● THE EXERCISE:
Retype the data from the line containing "cyan L-shape: moved 16" through the end of the data, including both ends and leaving out the pictures.

● THE INPUT:
..............................

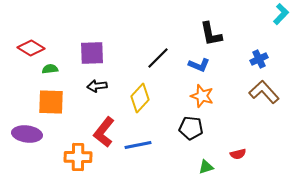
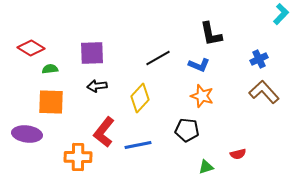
black line: rotated 15 degrees clockwise
black pentagon: moved 4 px left, 2 px down
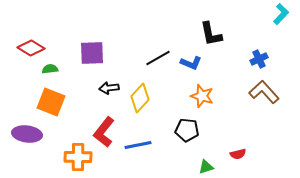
blue L-shape: moved 8 px left, 2 px up
black arrow: moved 12 px right, 2 px down
orange square: rotated 20 degrees clockwise
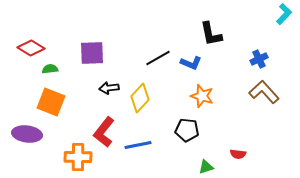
cyan L-shape: moved 3 px right
red semicircle: rotated 21 degrees clockwise
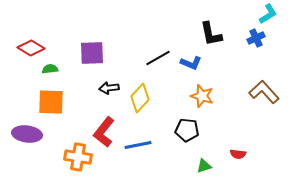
cyan L-shape: moved 16 px left; rotated 15 degrees clockwise
blue cross: moved 3 px left, 21 px up
orange square: rotated 20 degrees counterclockwise
orange cross: rotated 8 degrees clockwise
green triangle: moved 2 px left, 1 px up
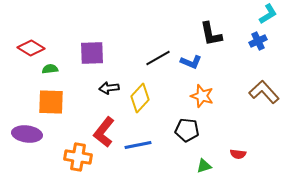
blue cross: moved 2 px right, 3 px down
blue L-shape: moved 1 px up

..............................

● RESPONSE FOR THIS EXERCISE:
cyan L-shape: moved 16 px left; rotated 15 degrees clockwise
blue cross: moved 3 px left, 21 px up
orange square: rotated 20 degrees counterclockwise
orange cross: rotated 8 degrees clockwise
green triangle: moved 2 px left, 1 px up
blue cross: moved 2 px right, 3 px down
blue L-shape: moved 1 px up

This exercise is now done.